DIRECTIONS FOR THIS TASK:
Filter the material, keeping only lines with the word "right".

SUPPLIED INFORMATION:

════════════════════

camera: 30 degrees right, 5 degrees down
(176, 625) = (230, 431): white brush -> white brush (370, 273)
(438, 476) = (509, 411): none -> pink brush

════════════════════

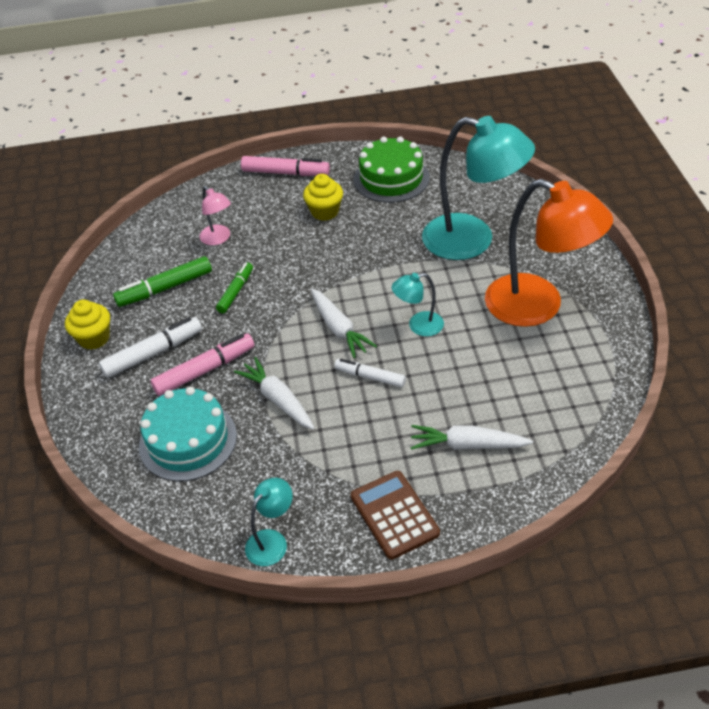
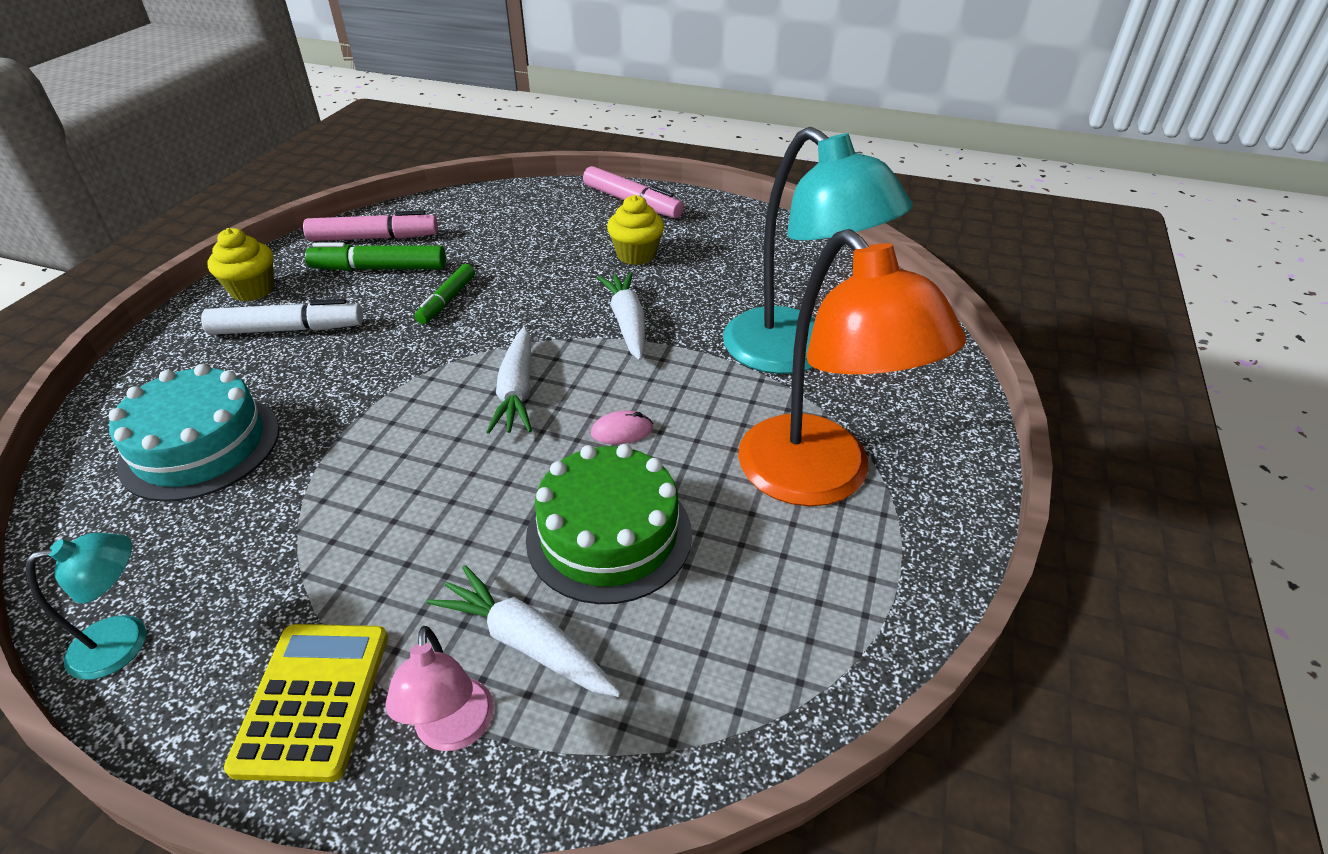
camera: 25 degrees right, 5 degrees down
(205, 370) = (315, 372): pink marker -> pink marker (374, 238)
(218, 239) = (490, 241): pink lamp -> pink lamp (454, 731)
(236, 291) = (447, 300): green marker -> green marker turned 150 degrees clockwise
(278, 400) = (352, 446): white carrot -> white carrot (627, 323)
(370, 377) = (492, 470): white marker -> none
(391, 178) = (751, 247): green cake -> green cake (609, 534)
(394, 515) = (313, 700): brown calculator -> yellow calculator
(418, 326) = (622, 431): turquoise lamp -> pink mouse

════════════════════

WRITTEN SOLUTION:
camera: 30 degrees right, 5 degrees down
camera: 25 degrees right, 5 degrees down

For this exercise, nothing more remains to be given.